• [WHAT IS REQUIRED]
Pull out each line of the data below that contains the string "output", and copy those lines without changing them.

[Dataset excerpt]
..........
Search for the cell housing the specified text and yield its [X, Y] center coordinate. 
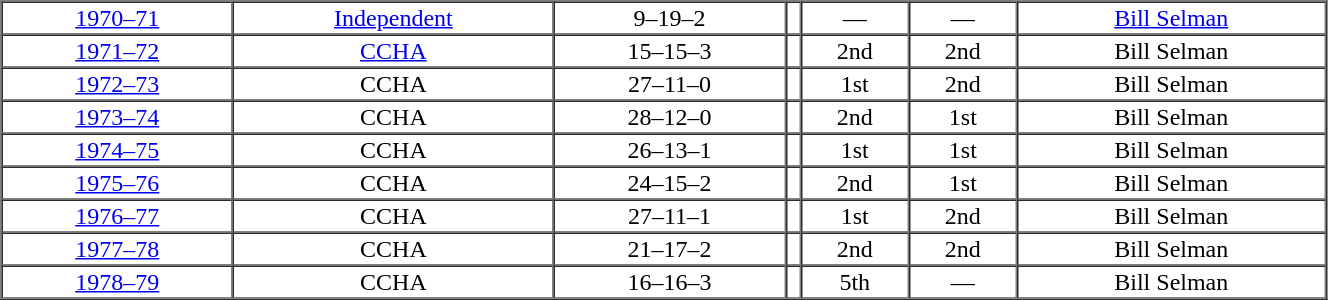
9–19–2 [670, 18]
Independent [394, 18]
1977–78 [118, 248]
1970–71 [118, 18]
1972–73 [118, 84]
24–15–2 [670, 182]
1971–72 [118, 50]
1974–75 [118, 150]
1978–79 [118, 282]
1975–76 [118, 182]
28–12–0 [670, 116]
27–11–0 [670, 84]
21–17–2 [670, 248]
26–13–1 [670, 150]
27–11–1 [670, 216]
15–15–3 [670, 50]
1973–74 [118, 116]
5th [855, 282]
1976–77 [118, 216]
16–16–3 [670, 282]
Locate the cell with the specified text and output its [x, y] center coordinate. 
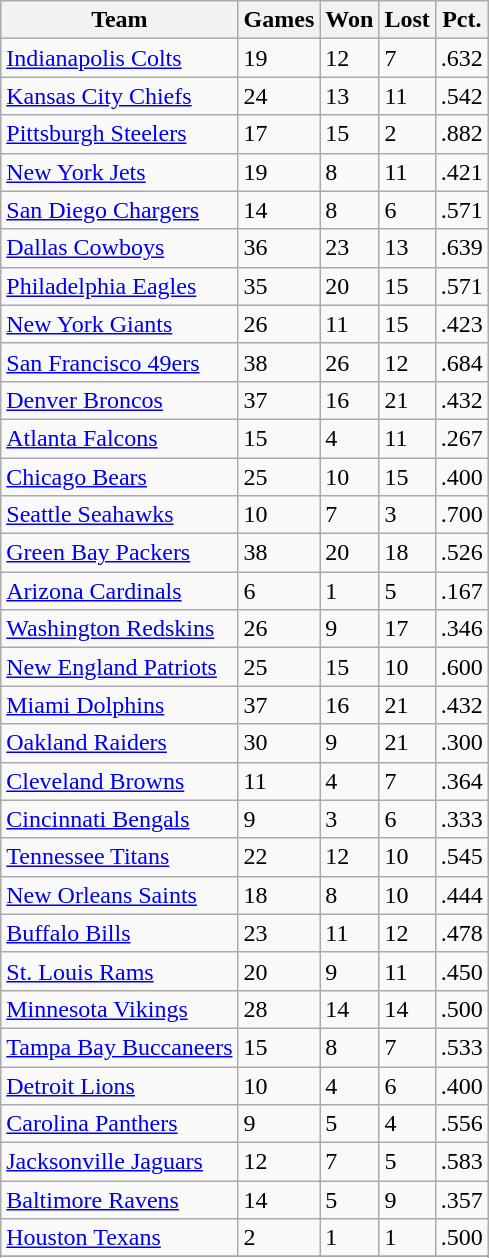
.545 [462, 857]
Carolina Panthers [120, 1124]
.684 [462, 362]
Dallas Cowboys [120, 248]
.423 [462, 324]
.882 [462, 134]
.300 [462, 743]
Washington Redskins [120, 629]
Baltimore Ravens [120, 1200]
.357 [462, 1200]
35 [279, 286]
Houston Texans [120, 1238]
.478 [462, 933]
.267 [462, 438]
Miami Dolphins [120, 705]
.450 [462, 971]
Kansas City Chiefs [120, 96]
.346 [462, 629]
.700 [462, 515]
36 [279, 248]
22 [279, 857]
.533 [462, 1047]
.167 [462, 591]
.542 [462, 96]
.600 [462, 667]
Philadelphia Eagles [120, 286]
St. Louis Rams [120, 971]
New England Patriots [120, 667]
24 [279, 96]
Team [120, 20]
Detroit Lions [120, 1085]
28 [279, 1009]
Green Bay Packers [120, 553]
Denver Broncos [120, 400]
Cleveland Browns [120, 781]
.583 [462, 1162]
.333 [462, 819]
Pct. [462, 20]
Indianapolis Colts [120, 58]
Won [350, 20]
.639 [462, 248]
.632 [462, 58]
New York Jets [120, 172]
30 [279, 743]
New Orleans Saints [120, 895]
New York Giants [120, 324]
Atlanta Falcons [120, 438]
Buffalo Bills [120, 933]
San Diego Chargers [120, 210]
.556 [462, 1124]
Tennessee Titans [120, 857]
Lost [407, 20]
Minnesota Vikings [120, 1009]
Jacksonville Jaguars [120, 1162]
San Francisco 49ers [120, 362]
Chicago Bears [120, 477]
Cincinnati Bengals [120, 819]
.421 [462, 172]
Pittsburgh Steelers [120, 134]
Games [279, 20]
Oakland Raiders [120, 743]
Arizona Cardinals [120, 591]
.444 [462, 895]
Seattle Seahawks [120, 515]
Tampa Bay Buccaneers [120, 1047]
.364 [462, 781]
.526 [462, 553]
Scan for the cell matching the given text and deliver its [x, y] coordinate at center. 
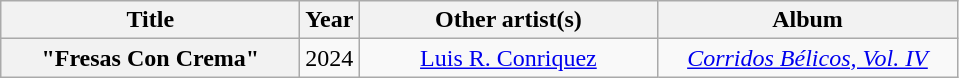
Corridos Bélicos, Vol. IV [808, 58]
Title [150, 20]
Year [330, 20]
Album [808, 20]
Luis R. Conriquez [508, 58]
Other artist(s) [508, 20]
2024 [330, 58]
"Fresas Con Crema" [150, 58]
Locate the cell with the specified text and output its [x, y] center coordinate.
..........
• [TASK ANSWER]
Locate the cell with the specified text and output its [x, y] center coordinate. 
Locate the cell with the specified text and output its [x, y] center coordinate.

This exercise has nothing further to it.